• Work instructions
Your task is to copy the lines of the data below from the line holding "(415, 493) = (183, 213): blue" through the line holding "(440, 289) = (341, 247): black fork -> none", inclusive, exactly and with nothing added.

• Task inputs

--------------------------------------------------

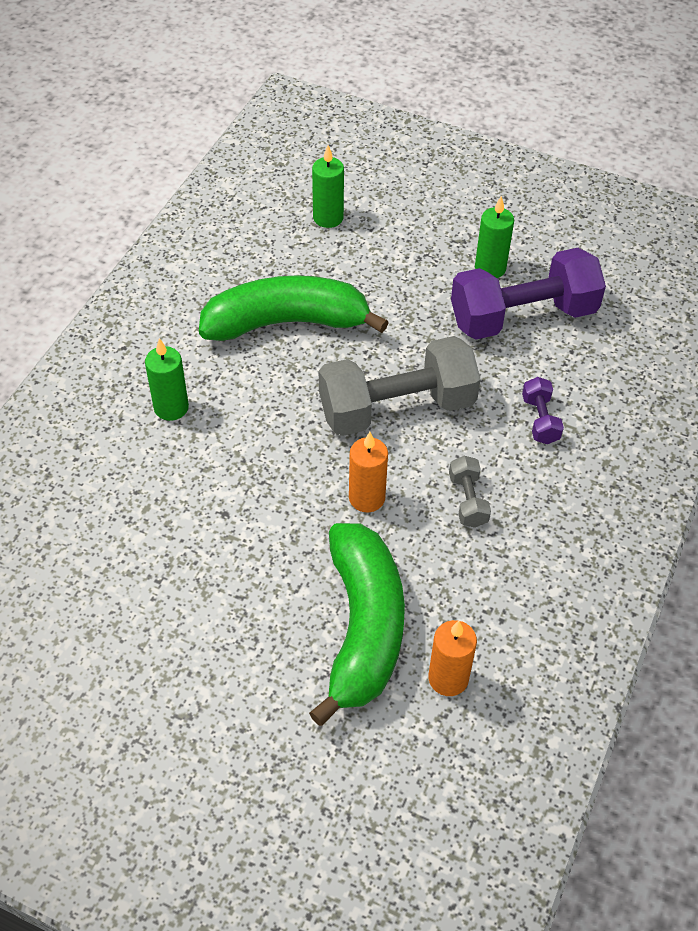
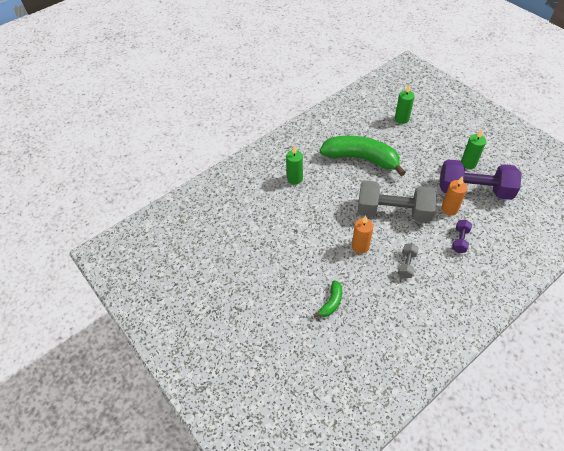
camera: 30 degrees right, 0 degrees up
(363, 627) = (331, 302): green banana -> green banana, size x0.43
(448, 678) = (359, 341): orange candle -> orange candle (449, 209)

--------------------------------------------------

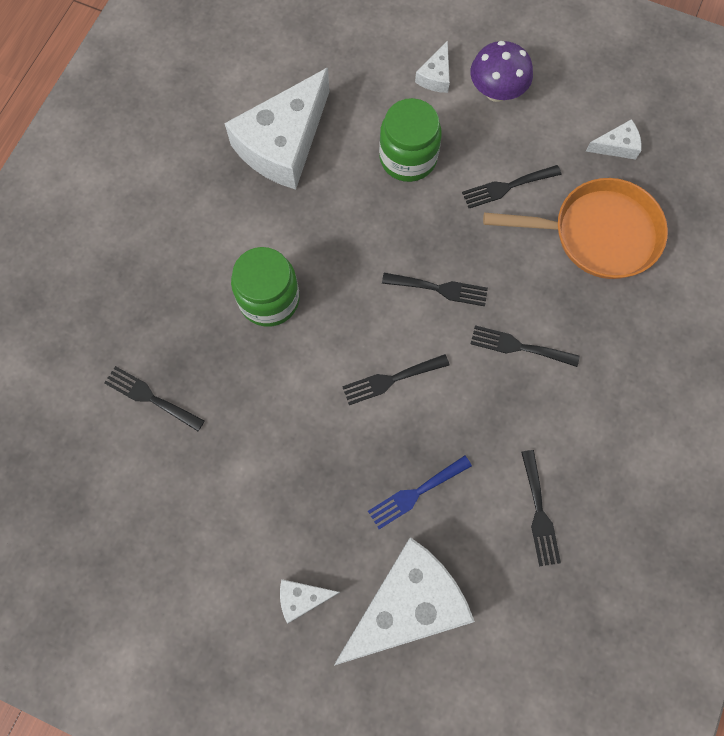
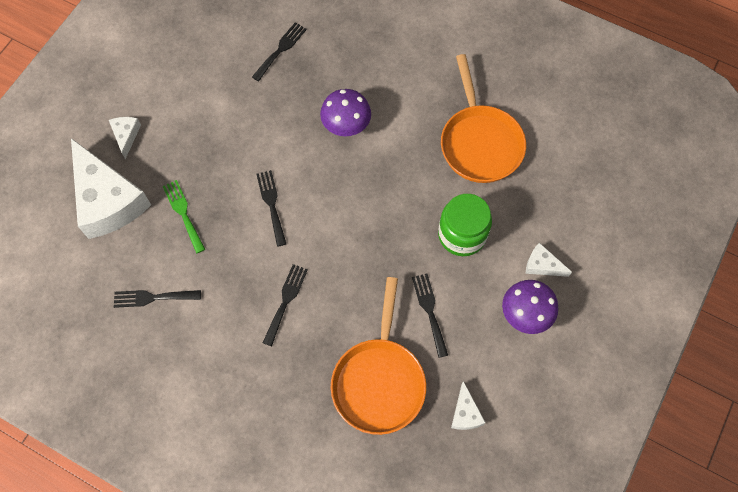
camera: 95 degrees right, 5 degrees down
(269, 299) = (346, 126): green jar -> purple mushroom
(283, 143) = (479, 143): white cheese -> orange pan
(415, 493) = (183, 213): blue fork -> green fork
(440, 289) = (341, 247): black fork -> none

--------------------------------------------------

• Answer section
(415, 493) = (183, 213): blue fork -> green fork
(440, 289) = (341, 247): black fork -> none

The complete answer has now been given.